Spatial reasoning data |
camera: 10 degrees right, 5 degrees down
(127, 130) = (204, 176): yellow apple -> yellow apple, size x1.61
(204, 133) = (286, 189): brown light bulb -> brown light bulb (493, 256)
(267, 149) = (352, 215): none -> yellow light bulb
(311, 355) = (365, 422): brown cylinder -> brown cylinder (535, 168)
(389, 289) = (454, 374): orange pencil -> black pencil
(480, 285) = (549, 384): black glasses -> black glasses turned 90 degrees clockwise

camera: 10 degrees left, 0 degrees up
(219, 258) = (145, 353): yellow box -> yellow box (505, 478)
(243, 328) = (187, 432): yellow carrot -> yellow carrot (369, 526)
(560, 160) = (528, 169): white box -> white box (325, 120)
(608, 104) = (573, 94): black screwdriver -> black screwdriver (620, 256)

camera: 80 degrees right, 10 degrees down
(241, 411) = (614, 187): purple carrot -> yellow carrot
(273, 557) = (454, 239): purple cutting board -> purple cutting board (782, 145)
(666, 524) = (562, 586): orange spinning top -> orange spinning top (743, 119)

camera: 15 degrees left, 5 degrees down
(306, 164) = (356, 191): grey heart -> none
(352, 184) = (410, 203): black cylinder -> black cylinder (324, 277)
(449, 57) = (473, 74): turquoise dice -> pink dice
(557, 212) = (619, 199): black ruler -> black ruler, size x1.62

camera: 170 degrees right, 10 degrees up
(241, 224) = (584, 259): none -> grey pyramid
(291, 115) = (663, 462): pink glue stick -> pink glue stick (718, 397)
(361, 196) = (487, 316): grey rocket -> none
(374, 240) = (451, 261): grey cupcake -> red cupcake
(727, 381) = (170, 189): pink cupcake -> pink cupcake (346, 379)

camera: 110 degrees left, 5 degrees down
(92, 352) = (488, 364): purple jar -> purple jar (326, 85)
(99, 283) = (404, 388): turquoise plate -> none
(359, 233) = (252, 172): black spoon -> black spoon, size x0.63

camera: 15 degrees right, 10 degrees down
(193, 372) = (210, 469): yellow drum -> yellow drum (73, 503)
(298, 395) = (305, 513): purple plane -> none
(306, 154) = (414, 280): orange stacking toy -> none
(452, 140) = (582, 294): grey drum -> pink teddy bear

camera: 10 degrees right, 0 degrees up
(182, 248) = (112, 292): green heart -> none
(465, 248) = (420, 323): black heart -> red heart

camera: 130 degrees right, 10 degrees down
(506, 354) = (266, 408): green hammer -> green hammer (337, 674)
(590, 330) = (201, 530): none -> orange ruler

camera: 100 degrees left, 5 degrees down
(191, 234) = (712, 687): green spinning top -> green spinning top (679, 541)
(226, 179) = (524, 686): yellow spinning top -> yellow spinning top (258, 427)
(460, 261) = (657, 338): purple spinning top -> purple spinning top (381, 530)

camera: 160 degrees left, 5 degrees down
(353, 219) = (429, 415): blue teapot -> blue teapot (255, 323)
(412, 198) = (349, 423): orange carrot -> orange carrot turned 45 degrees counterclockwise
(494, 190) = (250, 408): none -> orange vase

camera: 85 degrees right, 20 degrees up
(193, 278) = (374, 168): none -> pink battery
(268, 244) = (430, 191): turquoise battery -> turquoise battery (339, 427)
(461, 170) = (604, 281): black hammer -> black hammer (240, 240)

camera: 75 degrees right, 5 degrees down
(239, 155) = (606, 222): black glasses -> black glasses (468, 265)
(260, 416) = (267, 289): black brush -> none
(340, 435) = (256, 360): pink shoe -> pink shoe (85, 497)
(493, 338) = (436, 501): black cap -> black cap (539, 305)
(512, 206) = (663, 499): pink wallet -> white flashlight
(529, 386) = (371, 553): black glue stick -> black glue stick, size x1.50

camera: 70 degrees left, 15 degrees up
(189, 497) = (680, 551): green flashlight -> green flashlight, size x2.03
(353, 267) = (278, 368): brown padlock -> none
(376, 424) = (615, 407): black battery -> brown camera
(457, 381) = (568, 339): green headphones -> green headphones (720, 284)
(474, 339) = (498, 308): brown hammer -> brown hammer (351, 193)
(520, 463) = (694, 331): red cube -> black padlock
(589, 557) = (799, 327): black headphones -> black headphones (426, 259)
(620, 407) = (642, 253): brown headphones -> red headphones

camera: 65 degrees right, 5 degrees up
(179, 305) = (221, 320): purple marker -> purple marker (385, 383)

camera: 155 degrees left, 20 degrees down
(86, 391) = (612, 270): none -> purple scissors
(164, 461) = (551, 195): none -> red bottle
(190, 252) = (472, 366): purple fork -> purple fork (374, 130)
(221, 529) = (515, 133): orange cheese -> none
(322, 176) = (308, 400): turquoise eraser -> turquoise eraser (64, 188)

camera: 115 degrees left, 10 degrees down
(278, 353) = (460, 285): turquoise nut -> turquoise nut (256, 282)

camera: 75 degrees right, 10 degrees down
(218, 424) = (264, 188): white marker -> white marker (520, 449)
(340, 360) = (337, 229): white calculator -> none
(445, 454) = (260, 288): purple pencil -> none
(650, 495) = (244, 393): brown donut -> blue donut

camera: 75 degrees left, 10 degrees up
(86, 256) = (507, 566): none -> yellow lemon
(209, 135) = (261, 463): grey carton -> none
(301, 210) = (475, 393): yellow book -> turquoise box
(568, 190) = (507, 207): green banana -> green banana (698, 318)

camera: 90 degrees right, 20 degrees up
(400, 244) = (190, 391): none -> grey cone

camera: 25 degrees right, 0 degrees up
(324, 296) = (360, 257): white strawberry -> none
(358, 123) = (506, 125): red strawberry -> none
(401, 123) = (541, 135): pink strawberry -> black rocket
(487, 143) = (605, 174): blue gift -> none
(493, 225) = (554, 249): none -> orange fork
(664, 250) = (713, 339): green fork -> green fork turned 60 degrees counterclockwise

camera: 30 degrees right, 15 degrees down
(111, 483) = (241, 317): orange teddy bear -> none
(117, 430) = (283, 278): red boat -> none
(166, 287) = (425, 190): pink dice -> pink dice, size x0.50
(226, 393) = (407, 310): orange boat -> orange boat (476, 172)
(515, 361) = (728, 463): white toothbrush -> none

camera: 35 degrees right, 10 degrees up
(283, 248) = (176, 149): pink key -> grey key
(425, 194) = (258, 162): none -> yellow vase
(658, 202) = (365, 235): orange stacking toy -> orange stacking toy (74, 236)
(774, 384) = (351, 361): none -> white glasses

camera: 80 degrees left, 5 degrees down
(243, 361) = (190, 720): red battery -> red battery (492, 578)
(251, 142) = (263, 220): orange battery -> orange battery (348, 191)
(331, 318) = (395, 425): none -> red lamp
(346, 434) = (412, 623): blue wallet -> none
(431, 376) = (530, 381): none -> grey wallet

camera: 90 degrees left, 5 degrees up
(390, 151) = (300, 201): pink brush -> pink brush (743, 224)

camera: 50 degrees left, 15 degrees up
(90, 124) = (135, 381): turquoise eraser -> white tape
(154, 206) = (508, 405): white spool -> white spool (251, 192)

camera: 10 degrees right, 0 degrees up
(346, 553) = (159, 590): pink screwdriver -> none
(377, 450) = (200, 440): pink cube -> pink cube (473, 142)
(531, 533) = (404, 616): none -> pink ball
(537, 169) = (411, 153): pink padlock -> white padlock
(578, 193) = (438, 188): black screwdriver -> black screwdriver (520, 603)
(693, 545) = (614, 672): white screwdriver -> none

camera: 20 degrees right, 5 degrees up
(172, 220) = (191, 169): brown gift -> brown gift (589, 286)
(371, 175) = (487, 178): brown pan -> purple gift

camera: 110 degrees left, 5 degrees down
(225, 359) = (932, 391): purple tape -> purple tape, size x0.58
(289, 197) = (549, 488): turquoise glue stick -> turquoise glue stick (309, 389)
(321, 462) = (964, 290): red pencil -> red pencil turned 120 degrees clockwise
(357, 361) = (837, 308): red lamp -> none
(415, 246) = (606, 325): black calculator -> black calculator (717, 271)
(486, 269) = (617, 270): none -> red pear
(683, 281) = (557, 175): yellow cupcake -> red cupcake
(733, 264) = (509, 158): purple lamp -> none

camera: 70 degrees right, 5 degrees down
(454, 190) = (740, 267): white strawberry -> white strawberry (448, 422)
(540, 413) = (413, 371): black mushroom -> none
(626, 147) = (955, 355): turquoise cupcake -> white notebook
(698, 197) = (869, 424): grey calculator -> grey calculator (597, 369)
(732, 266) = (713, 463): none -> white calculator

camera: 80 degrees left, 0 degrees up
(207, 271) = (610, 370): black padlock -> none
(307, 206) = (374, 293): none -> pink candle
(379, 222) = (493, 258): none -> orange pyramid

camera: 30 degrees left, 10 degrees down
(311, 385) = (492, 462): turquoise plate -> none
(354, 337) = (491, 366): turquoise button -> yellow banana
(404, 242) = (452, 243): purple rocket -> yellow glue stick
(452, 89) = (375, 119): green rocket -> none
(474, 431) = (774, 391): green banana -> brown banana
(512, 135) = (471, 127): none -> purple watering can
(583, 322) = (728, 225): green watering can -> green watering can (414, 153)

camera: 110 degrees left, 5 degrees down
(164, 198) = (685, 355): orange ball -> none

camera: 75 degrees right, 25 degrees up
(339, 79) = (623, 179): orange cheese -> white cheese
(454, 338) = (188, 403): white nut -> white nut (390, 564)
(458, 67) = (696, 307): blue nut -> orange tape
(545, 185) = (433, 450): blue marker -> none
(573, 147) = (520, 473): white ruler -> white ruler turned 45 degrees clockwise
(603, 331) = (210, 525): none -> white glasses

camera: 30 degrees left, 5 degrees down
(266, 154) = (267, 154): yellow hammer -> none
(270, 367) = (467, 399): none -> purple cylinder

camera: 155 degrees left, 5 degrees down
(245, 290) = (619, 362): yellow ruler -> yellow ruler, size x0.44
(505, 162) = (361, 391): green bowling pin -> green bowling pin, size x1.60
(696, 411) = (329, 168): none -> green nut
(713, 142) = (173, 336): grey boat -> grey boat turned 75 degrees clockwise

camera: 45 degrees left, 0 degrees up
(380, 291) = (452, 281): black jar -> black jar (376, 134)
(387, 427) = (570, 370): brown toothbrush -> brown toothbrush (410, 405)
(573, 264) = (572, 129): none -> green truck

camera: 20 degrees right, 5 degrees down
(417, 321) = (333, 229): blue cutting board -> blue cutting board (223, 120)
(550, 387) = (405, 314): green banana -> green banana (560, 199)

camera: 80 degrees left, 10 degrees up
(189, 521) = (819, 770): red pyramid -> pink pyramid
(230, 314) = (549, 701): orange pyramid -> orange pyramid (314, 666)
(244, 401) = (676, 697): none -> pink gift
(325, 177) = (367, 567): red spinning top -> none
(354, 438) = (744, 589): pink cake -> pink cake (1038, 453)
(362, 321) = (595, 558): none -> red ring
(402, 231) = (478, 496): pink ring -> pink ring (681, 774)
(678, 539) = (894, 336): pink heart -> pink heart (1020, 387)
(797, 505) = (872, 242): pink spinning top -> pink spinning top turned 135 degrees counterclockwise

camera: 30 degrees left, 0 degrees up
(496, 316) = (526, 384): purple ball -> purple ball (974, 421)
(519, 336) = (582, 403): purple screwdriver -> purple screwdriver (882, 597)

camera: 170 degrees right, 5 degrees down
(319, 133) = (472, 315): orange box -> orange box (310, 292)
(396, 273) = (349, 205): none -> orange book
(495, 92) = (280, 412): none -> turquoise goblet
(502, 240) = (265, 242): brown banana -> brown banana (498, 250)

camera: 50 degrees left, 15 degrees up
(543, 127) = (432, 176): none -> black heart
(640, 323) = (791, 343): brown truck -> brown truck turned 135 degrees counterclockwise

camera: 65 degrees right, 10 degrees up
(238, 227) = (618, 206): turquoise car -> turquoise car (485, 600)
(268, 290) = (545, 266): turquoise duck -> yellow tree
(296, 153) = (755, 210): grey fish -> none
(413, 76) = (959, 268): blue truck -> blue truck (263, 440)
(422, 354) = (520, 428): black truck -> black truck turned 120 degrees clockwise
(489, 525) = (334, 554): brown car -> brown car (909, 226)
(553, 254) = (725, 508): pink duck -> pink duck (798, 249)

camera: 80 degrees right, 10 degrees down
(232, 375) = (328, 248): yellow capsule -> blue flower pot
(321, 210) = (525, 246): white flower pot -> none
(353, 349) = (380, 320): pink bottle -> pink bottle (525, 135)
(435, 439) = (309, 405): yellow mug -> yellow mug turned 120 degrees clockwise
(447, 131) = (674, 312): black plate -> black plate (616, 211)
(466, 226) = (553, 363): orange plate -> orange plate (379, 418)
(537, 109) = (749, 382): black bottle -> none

Job item | Would you please copy all lines in the data that contain the word "heart"?

Task result |
(306, 164) = (356, 191): grey heart -> none
(182, 248) = (112, 292): green heart -> none
(465, 248) = (420, 323): black heart -> red heart
(678, 539) = (894, 336): pink heart -> pink heart (1020, 387)
(543, 127) = (432, 176): none -> black heart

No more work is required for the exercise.